**TASK TO CARRY OUT**
All lines from the first line of the material up to and including the line with "black car: 3 -> 2" must be copied exactly, and no others.

**PROVIDED DATA**
BEGIN
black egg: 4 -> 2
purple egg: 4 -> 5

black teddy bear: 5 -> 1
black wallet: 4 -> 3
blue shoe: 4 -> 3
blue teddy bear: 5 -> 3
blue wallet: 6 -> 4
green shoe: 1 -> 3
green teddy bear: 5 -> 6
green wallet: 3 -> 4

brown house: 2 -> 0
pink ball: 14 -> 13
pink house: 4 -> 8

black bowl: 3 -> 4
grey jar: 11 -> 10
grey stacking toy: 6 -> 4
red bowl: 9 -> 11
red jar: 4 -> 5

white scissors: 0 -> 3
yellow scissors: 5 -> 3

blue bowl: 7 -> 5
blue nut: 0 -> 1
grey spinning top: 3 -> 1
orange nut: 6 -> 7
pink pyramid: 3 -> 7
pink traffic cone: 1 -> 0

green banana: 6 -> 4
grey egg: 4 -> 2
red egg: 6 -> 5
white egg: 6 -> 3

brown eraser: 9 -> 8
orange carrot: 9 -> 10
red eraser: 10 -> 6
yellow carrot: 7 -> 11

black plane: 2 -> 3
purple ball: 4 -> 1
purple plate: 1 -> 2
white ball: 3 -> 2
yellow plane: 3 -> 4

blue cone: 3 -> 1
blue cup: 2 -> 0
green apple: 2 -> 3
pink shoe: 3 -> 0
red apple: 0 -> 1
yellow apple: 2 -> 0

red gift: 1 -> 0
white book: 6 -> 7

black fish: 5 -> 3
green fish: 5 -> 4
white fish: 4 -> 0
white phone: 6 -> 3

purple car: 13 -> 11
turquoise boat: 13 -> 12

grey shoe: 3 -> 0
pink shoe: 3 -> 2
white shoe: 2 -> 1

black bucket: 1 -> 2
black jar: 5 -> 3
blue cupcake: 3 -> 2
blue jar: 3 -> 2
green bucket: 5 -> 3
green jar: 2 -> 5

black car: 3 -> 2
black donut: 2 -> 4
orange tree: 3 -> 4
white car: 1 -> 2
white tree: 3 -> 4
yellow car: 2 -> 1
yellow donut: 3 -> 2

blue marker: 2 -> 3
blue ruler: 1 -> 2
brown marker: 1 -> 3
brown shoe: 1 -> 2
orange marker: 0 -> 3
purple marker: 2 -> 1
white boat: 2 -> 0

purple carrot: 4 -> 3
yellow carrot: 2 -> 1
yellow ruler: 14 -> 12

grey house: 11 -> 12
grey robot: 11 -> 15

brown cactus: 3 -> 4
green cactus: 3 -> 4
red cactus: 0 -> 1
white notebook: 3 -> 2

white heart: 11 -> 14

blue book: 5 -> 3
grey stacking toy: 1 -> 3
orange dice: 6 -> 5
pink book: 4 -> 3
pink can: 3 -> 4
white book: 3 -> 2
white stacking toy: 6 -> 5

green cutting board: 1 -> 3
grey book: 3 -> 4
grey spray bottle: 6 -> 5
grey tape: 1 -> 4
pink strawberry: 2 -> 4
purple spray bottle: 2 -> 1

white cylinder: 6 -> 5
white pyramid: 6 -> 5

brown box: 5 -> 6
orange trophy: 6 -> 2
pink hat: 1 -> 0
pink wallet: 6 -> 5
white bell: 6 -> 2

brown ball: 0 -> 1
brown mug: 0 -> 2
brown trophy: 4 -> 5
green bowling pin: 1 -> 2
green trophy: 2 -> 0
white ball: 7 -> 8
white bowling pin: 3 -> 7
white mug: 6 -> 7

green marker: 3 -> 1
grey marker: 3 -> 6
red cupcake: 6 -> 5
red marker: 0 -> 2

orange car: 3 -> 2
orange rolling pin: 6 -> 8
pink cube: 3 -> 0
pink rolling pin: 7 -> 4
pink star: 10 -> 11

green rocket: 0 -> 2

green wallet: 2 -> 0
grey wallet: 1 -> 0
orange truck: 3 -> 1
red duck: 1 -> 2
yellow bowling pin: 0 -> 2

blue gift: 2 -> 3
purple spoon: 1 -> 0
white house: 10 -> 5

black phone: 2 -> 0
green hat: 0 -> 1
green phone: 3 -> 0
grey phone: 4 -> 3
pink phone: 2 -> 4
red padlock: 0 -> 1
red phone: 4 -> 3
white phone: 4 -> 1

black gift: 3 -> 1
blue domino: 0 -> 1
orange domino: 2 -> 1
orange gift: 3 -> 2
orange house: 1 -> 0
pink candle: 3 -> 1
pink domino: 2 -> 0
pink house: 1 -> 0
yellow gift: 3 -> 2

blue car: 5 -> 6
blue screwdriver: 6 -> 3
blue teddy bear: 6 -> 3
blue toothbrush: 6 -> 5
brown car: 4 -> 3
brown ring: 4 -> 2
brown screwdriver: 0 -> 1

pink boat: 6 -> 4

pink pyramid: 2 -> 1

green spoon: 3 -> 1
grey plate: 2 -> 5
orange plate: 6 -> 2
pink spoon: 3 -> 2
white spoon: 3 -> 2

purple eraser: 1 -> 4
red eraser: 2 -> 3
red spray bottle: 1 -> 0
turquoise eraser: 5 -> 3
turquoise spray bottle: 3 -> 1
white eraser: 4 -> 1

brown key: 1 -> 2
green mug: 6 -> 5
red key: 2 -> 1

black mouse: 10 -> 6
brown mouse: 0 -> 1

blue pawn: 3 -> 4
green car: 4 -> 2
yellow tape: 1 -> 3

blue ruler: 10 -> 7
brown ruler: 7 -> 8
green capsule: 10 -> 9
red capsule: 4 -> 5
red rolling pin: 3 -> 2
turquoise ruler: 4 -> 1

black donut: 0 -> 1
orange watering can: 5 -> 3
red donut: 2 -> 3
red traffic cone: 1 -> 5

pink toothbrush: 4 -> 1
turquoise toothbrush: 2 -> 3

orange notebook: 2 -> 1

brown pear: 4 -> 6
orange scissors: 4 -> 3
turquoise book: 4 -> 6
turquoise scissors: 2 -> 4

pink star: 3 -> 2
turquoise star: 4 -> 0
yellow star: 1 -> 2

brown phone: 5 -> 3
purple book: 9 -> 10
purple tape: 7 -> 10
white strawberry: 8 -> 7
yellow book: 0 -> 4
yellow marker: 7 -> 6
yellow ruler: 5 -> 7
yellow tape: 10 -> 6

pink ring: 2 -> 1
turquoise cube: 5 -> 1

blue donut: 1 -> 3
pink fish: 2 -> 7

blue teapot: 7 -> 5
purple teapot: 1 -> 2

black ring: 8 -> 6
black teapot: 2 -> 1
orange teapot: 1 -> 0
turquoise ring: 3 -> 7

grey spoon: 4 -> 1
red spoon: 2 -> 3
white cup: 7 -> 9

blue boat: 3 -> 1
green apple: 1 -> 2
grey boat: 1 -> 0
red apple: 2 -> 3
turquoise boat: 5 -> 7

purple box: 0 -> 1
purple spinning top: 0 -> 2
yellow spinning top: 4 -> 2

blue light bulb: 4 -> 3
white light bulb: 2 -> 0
END
**RESPONSE AREA**
black egg: 4 -> 2
purple egg: 4 -> 5

black teddy bear: 5 -> 1
black wallet: 4 -> 3
blue shoe: 4 -> 3
blue teddy bear: 5 -> 3
blue wallet: 6 -> 4
green shoe: 1 -> 3
green teddy bear: 5 -> 6
green wallet: 3 -> 4

brown house: 2 -> 0
pink ball: 14 -> 13
pink house: 4 -> 8

black bowl: 3 -> 4
grey jar: 11 -> 10
grey stacking toy: 6 -> 4
red bowl: 9 -> 11
red jar: 4 -> 5

white scissors: 0 -> 3
yellow scissors: 5 -> 3

blue bowl: 7 -> 5
blue nut: 0 -> 1
grey spinning top: 3 -> 1
orange nut: 6 -> 7
pink pyramid: 3 -> 7
pink traffic cone: 1 -> 0

green banana: 6 -> 4
grey egg: 4 -> 2
red egg: 6 -> 5
white egg: 6 -> 3

brown eraser: 9 -> 8
orange carrot: 9 -> 10
red eraser: 10 -> 6
yellow carrot: 7 -> 11

black plane: 2 -> 3
purple ball: 4 -> 1
purple plate: 1 -> 2
white ball: 3 -> 2
yellow plane: 3 -> 4

blue cone: 3 -> 1
blue cup: 2 -> 0
green apple: 2 -> 3
pink shoe: 3 -> 0
red apple: 0 -> 1
yellow apple: 2 -> 0

red gift: 1 -> 0
white book: 6 -> 7

black fish: 5 -> 3
green fish: 5 -> 4
white fish: 4 -> 0
white phone: 6 -> 3

purple car: 13 -> 11
turquoise boat: 13 -> 12

grey shoe: 3 -> 0
pink shoe: 3 -> 2
white shoe: 2 -> 1

black bucket: 1 -> 2
black jar: 5 -> 3
blue cupcake: 3 -> 2
blue jar: 3 -> 2
green bucket: 5 -> 3
green jar: 2 -> 5

black car: 3 -> 2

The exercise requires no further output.